**DATA RECORDS**
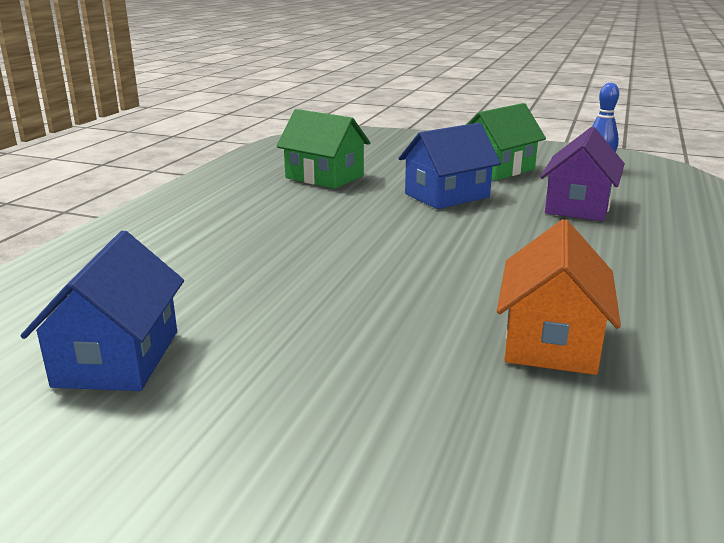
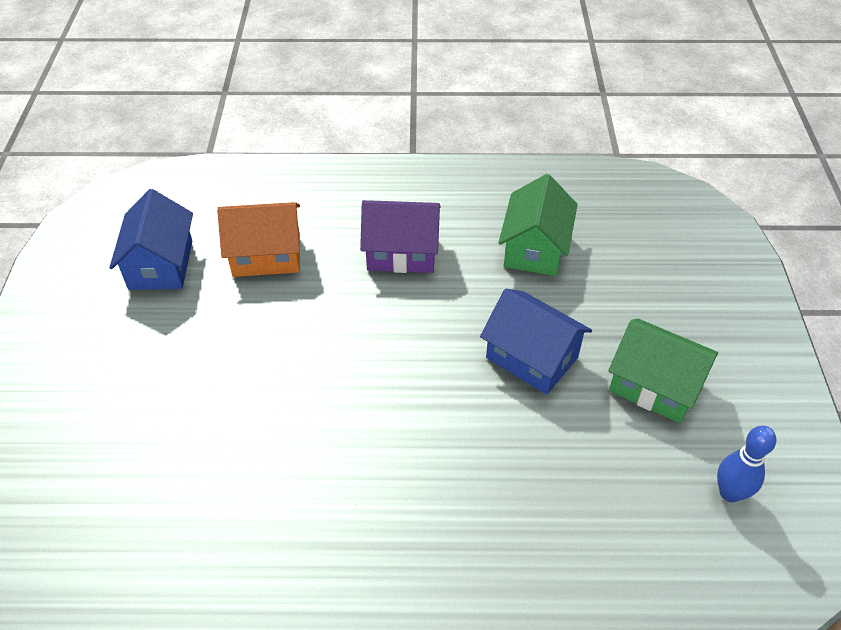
camera: 70 degrees right, 25 degrees up
(118, 358) = (161, 265): blue house -> blue house turned 75 degrees counterclockwise
(551, 341) = (237, 483): orange house -> orange house (266, 255)
(578, 206) = (560, 480): purple house -> purple house (402, 252)

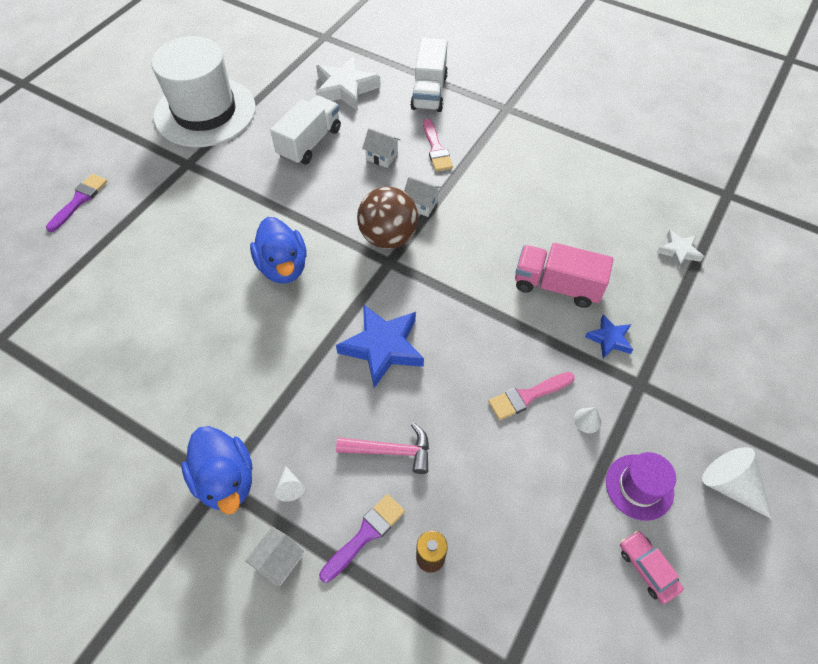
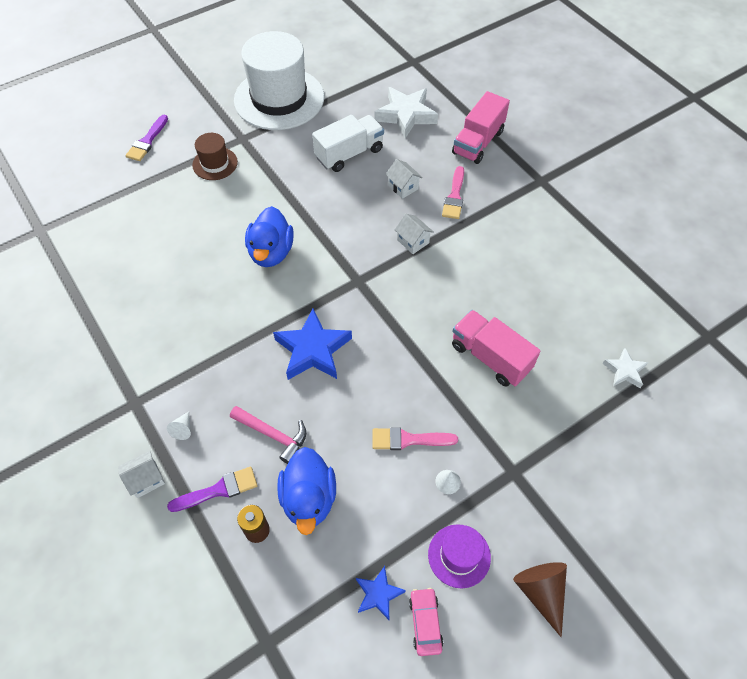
camera: 25 degrees right, 0 degrees up
(79, 200) = (147, 141): purple brush -> purple brush turned 150 degrees clockwise
(171, 198) = (215, 163): none -> brown hat
(226, 479) = (141, 402): blue duck -> blue duck (309, 499)
(388, 237) = (369, 259): brown ball -> none
(429, 92) = (478, 142): white truck -> pink truck
(609, 339) = (509, 422): blue star -> blue star (378, 594)
(730, 485) = (541, 592): white cone -> brown cone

**PROBLEM TO SOLVE**
Leaving the pictures aside, transcribe exactly the lines from the one containing "(551, 341) = (237, 483): orange" to the final line of the entries above, both ends included.

**SOLVED PROBLEM**
(551, 341) = (237, 483): orange house -> orange house (266, 255)
(578, 206) = (560, 480): purple house -> purple house (402, 252)

camera: 25 degrees right, 0 degrees up
(79, 200) = (147, 141): purple brush -> purple brush turned 150 degrees clockwise
(171, 198) = (215, 163): none -> brown hat
(226, 479) = (141, 402): blue duck -> blue duck (309, 499)
(388, 237) = (369, 259): brown ball -> none
(429, 92) = (478, 142): white truck -> pink truck
(609, 339) = (509, 422): blue star -> blue star (378, 594)
(730, 485) = (541, 592): white cone -> brown cone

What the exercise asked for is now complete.